→ What needs to be done: Nothing but the lines from the one with "none -> pink plate H7:I7 level 1" down to the one with "none -> black plate K10 level 1" should be returned, exactly and with both ends included, from the material below.

→ Exercise materials:
----

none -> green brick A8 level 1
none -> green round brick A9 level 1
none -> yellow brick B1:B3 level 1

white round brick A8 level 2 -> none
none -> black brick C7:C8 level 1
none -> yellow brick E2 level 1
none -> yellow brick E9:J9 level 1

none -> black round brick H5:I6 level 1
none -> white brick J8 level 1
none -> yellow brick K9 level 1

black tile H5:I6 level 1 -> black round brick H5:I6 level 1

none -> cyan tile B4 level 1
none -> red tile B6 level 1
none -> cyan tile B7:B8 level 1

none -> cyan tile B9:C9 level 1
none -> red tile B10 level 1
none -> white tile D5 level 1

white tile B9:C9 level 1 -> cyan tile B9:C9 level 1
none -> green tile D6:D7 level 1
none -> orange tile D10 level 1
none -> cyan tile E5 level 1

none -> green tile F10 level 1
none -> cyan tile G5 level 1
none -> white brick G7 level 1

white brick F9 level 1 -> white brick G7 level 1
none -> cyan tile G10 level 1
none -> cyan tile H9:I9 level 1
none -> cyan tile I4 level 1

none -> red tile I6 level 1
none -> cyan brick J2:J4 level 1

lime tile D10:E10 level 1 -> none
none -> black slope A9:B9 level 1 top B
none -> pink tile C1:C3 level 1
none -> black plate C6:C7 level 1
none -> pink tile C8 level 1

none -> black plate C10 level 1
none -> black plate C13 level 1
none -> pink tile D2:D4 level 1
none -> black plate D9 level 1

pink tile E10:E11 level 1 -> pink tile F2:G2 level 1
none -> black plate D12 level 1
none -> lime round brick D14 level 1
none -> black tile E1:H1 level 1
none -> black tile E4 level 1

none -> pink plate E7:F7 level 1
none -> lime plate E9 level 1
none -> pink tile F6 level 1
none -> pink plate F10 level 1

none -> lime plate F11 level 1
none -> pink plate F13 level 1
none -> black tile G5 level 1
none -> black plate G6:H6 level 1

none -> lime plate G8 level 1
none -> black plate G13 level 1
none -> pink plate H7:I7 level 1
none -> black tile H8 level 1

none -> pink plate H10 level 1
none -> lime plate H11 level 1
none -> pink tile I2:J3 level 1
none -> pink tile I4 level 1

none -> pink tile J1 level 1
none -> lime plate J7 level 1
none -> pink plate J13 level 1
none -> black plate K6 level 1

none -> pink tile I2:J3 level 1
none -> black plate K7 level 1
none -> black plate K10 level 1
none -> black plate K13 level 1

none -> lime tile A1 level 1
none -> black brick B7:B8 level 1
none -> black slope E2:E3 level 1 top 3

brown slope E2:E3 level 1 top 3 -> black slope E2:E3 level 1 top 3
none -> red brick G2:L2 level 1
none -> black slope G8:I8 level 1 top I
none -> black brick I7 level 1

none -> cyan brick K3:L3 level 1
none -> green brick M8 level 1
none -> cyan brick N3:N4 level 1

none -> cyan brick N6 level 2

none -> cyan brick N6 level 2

----

→ Answer section:
none -> pink plate H7:I7 level 1
none -> black tile H8 level 1

none -> pink plate H10 level 1
none -> lime plate H11 level 1
none -> pink tile I2:J3 level 1
none -> pink tile I4 level 1

none -> pink tile J1 level 1
none -> lime plate J7 level 1
none -> pink plate J13 level 1
none -> black plate K6 level 1

none -> pink tile I2:J3 level 1
none -> black plate K7 level 1
none -> black plate K10 level 1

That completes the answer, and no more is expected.